:: What the task asks ::
Every line of the listing below from the one with "blue boat: [244,279,279,357]" up to and including the one with "purple stacking toy: [167,230,209,282]" should be retyped exactly, and nothing else; pictures are not part of the copy.
Exercise data section start
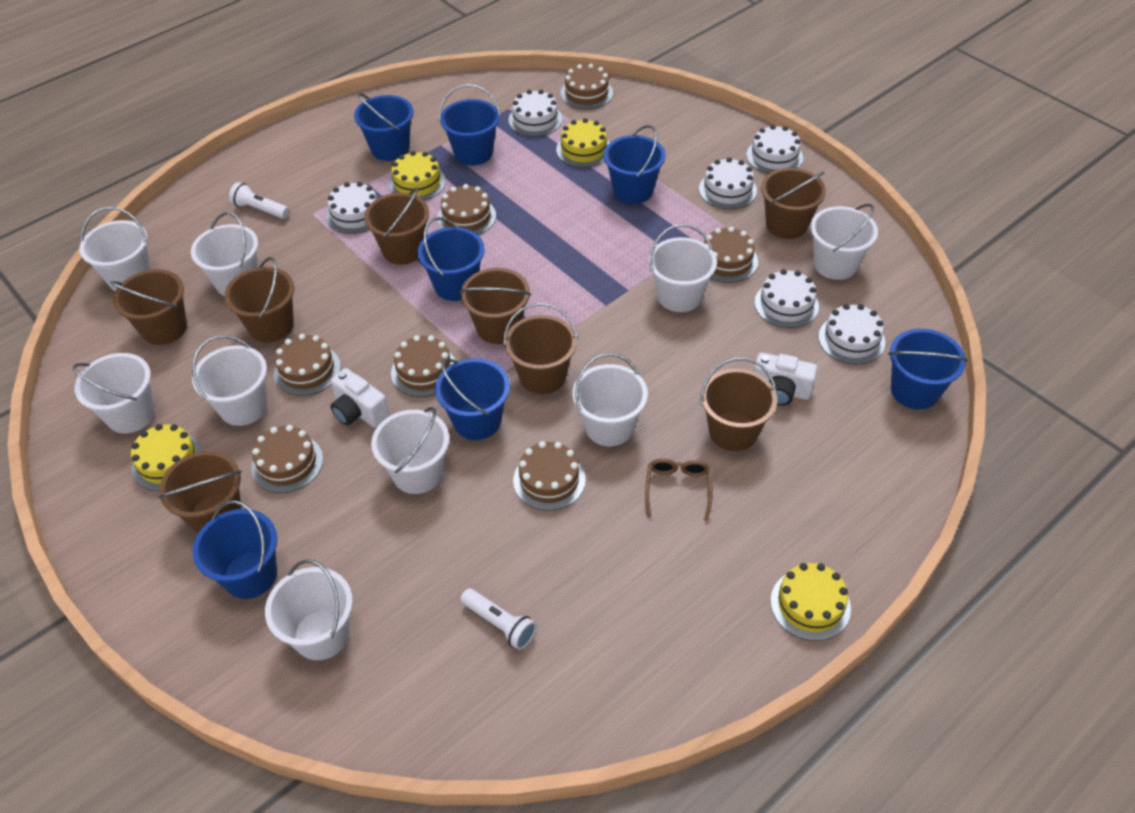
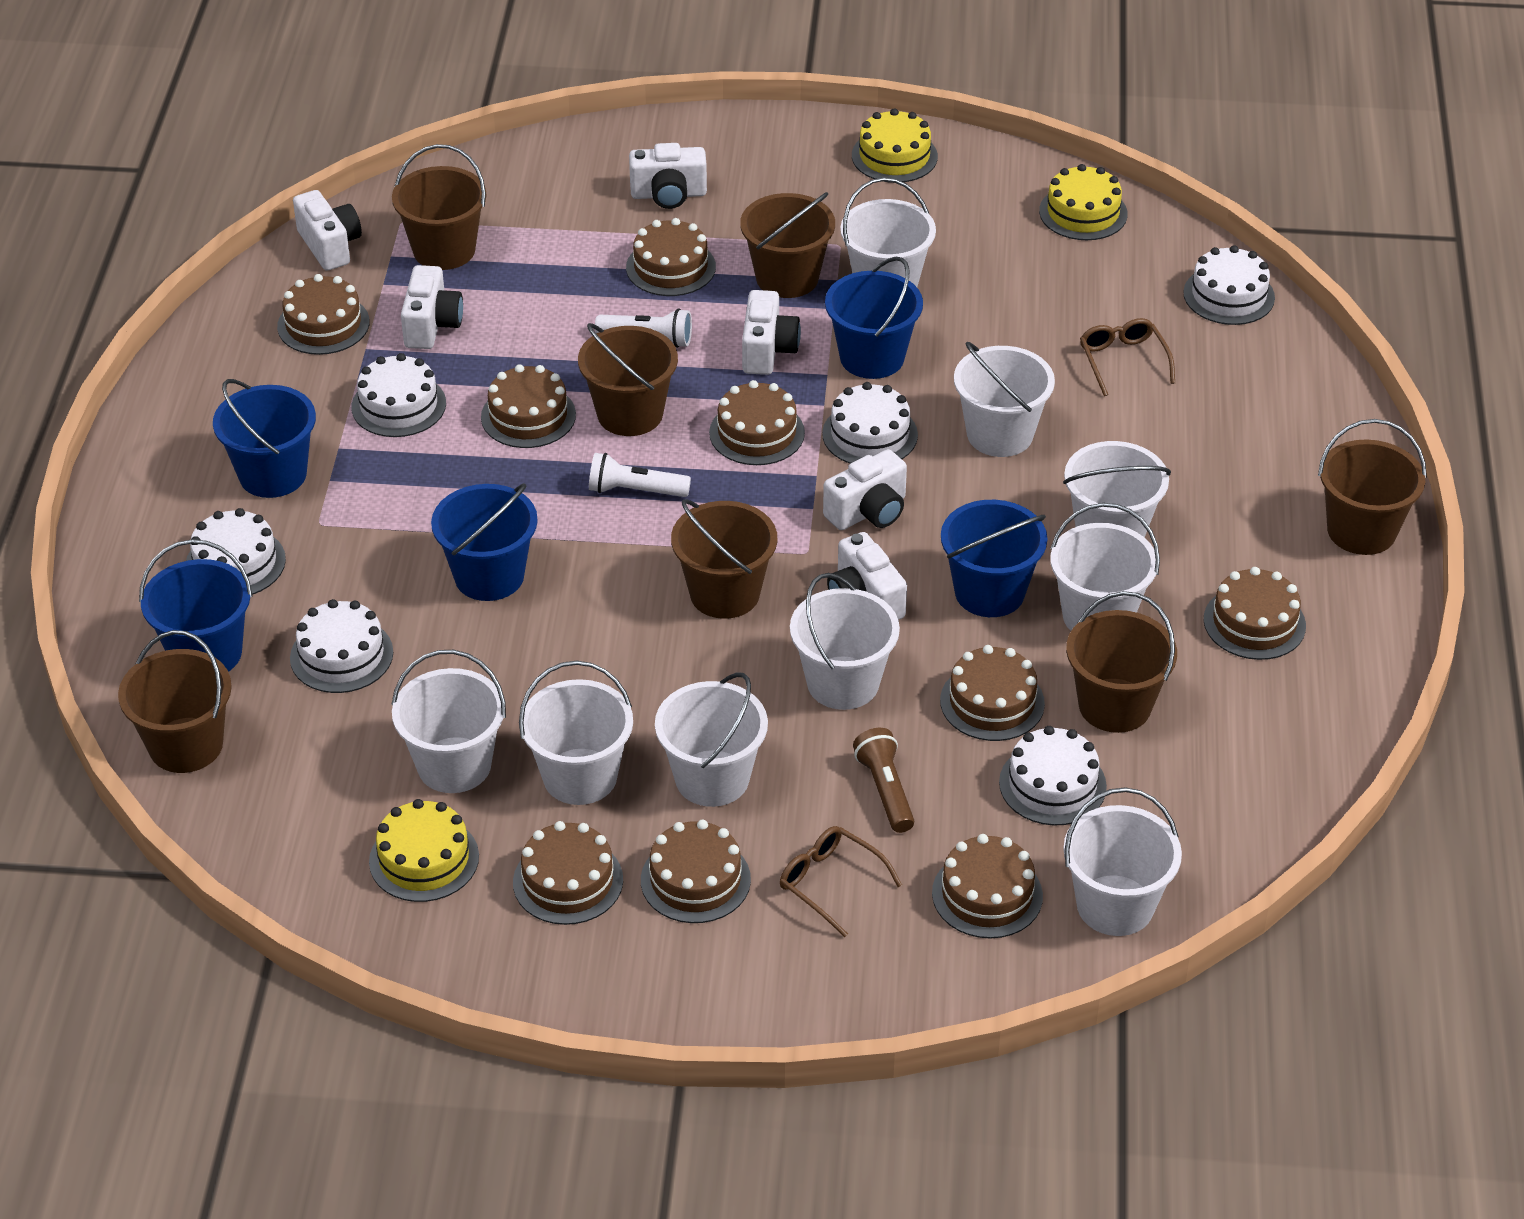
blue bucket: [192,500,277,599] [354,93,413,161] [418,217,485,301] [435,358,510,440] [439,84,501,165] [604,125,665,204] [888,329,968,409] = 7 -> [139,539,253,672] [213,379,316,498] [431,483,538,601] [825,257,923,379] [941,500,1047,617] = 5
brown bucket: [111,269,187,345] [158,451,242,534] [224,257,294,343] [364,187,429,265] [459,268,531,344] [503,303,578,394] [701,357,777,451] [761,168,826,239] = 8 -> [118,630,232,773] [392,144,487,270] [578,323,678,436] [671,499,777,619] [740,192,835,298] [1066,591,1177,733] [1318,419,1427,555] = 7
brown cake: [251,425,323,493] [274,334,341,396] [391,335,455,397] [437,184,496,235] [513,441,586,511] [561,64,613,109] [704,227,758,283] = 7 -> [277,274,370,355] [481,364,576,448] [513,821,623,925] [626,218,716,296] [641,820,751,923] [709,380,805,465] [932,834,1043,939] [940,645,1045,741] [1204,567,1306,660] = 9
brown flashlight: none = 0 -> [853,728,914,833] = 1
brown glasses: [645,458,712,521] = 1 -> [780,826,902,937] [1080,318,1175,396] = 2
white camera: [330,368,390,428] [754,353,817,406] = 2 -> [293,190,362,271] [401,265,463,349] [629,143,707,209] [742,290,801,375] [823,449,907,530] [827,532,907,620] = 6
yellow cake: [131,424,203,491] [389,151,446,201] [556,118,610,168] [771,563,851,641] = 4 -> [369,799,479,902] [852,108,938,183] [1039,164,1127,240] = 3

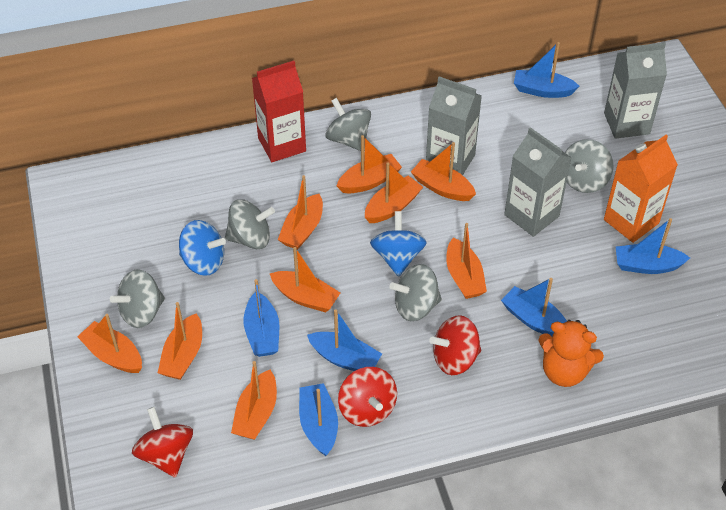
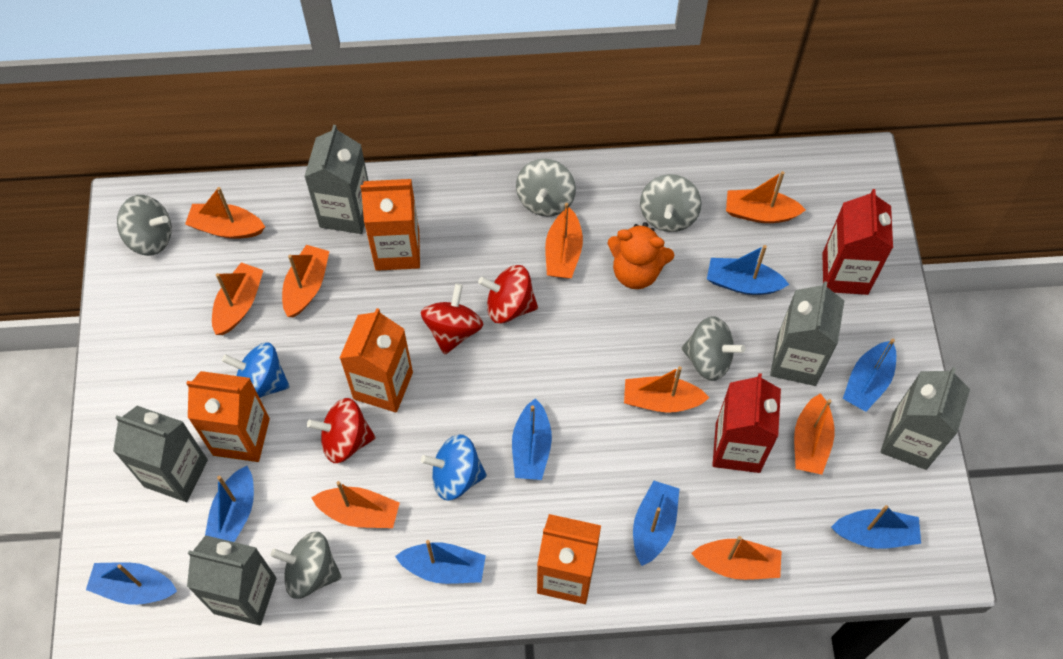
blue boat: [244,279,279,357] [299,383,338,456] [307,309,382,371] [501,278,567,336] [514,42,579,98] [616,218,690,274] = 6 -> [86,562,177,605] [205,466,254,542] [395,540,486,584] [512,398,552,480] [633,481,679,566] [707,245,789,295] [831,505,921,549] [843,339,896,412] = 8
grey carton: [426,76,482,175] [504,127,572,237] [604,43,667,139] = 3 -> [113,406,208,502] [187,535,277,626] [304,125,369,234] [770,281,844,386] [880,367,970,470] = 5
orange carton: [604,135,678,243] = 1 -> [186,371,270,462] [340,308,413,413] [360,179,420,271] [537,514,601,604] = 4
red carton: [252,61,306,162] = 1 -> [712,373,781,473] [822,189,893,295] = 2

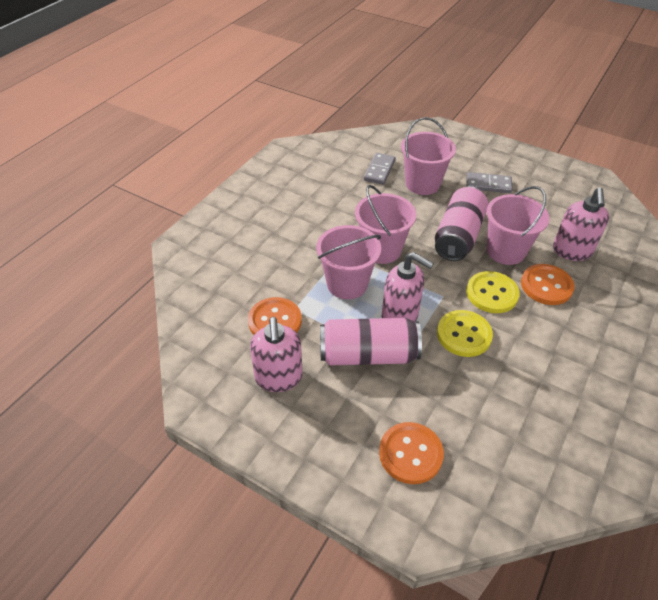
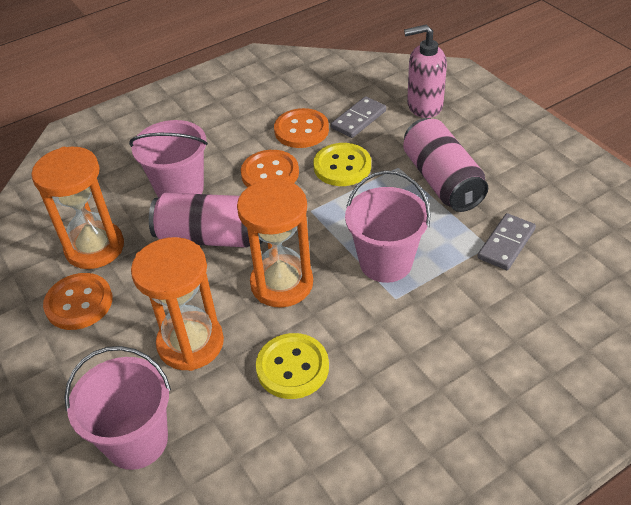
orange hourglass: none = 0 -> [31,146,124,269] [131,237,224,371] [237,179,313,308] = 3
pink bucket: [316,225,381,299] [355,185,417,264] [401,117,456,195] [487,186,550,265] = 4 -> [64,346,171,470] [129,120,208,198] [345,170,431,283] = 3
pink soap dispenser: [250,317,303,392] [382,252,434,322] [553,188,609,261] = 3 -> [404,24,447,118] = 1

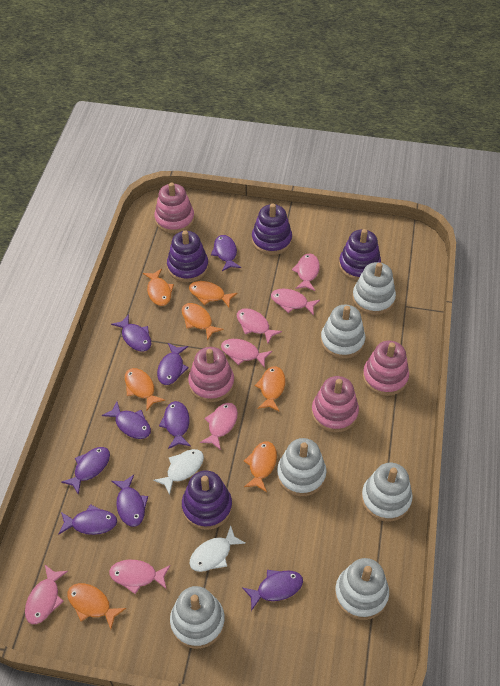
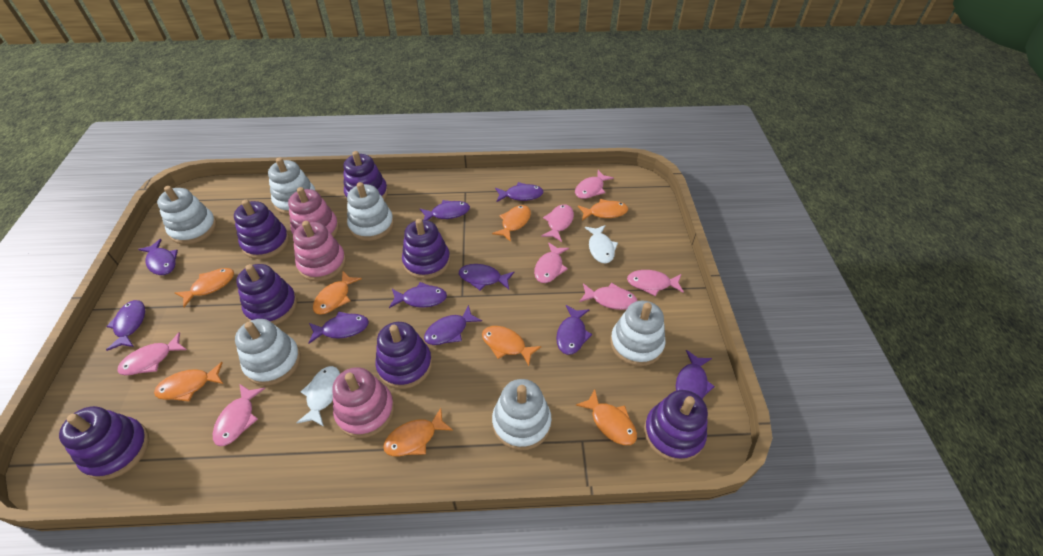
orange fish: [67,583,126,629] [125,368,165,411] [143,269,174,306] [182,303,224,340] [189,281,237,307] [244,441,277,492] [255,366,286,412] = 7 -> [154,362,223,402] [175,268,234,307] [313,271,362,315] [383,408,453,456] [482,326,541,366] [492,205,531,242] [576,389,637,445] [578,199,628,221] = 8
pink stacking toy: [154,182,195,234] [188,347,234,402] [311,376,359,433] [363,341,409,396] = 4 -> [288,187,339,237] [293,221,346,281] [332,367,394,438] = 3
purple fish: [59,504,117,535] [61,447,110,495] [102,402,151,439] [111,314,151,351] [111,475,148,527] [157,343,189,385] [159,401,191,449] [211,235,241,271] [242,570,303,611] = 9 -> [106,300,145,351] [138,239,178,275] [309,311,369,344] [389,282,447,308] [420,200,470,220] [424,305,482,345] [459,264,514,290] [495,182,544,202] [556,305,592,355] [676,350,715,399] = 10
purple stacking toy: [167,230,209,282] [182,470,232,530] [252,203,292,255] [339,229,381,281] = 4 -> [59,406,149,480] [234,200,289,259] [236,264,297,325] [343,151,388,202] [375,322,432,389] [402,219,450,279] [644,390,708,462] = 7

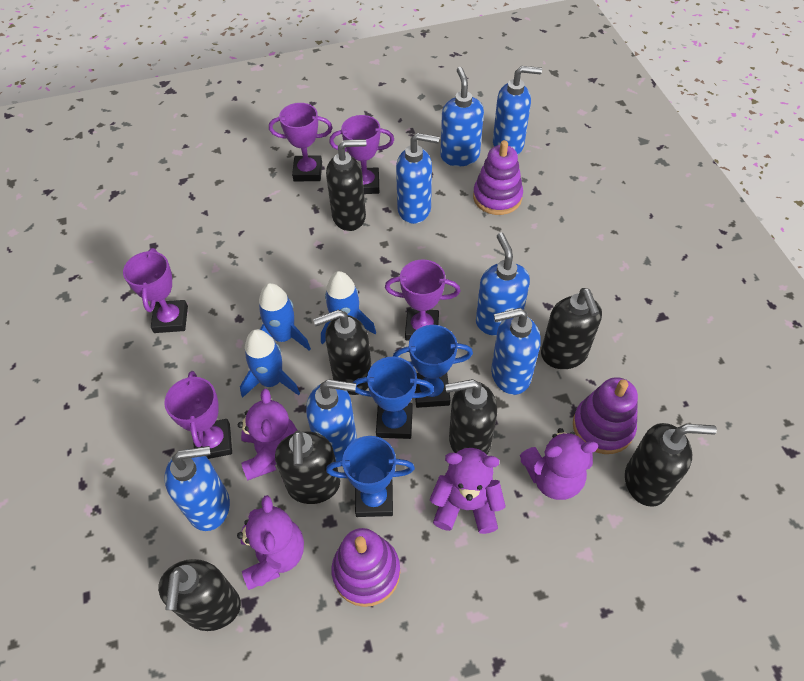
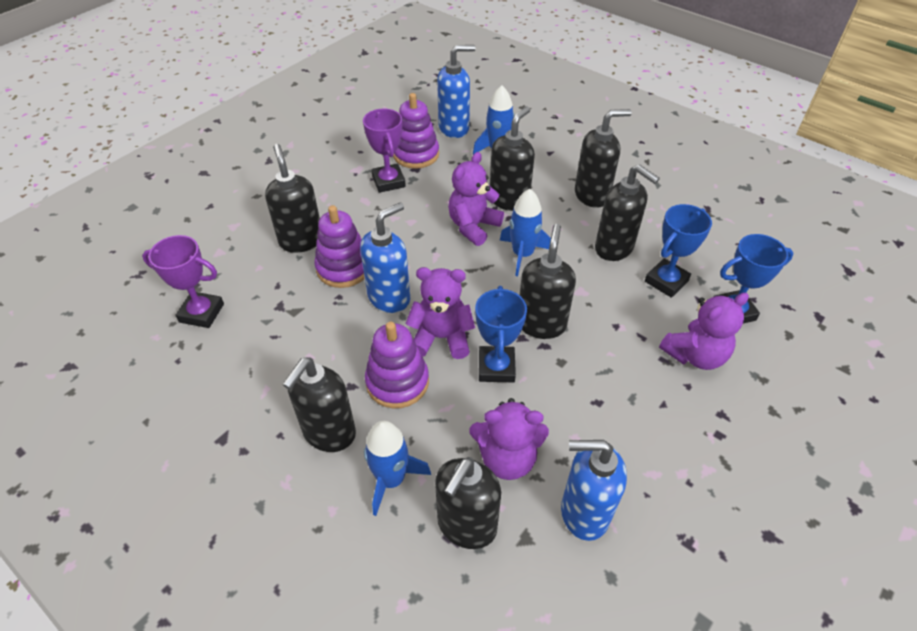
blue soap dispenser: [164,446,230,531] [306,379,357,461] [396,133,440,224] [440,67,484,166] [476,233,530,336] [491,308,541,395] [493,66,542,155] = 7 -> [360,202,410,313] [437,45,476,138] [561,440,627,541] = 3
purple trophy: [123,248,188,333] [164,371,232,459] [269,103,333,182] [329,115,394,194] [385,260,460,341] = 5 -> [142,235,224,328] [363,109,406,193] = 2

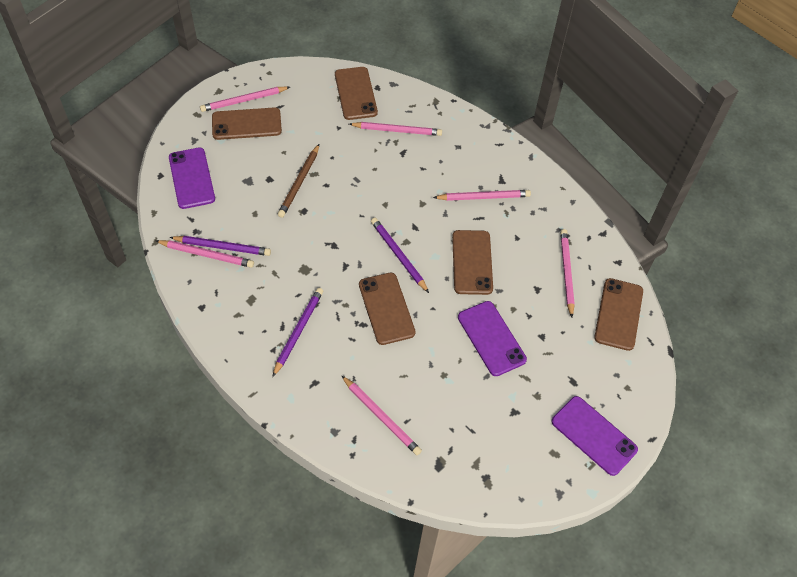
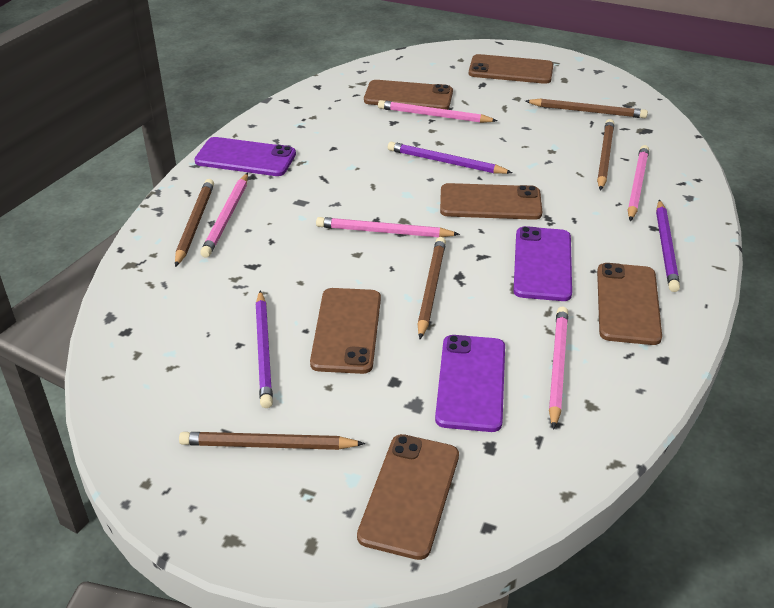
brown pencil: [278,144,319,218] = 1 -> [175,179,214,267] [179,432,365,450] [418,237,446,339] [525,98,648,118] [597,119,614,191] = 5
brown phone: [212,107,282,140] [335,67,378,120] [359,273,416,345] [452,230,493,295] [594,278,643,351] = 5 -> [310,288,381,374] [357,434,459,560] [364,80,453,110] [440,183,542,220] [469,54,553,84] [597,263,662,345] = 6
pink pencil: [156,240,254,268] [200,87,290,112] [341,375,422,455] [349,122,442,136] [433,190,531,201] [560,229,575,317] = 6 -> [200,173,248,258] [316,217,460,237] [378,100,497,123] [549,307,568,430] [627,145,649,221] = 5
Exercise data section end
:: Answer below ::
blue boat: [244,279,279,357] [299,383,338,456] [307,309,382,371] [501,278,567,336] [514,42,579,98] [616,218,690,274] = 6 -> [86,562,177,605] [205,466,254,542] [395,540,486,584] [512,398,552,480] [633,481,679,566] [707,245,789,295] [831,505,921,549] [843,339,896,412] = 8
grey carton: [426,76,482,175] [504,127,572,237] [604,43,667,139] = 3 -> [113,406,208,502] [187,535,277,626] [304,125,369,234] [770,281,844,386] [880,367,970,470] = 5
orange carton: [604,135,678,243] = 1 -> [186,371,270,462] [340,308,413,413] [360,179,420,271] [537,514,601,604] = 4
red carton: [252,61,306,162] = 1 -> [712,373,781,473] [822,189,893,295] = 2

orange hourglass: none = 0 -> [31,146,124,269] [131,237,224,371] [237,179,313,308] = 3
pink bucket: [316,225,381,299] [355,185,417,264] [401,117,456,195] [487,186,550,265] = 4 -> [64,346,171,470] [129,120,208,198] [345,170,431,283] = 3
pink soap dispenser: [250,317,303,392] [382,252,434,322] [553,188,609,261] = 3 -> [404,24,447,118] = 1

orange fish: [67,583,126,629] [125,368,165,411] [143,269,174,306] [182,303,224,340] [189,281,237,307] [244,441,277,492] [255,366,286,412] = 7 -> [154,362,223,402] [175,268,234,307] [313,271,362,315] [383,408,453,456] [482,326,541,366] [492,205,531,242] [576,389,637,445] [578,199,628,221] = 8
pink stacking toy: [154,182,195,234] [188,347,234,402] [311,376,359,433] [363,341,409,396] = 4 -> [288,187,339,237] [293,221,346,281] [332,367,394,438] = 3
purple fish: [59,504,117,535] [61,447,110,495] [102,402,151,439] [111,314,151,351] [111,475,148,527] [157,343,189,385] [159,401,191,449] [211,235,241,271] [242,570,303,611] = 9 -> [106,300,145,351] [138,239,178,275] [309,311,369,344] [389,282,447,308] [420,200,470,220] [424,305,482,345] [459,264,514,290] [495,182,544,202] [556,305,592,355] [676,350,715,399] = 10
purple stacking toy: [167,230,209,282] [182,470,232,530] [252,203,292,255] [339,229,381,281] = 4 -> [59,406,149,480] [234,200,289,259] [236,264,297,325] [343,151,388,202] [375,322,432,389] [402,219,450,279] [644,390,708,462] = 7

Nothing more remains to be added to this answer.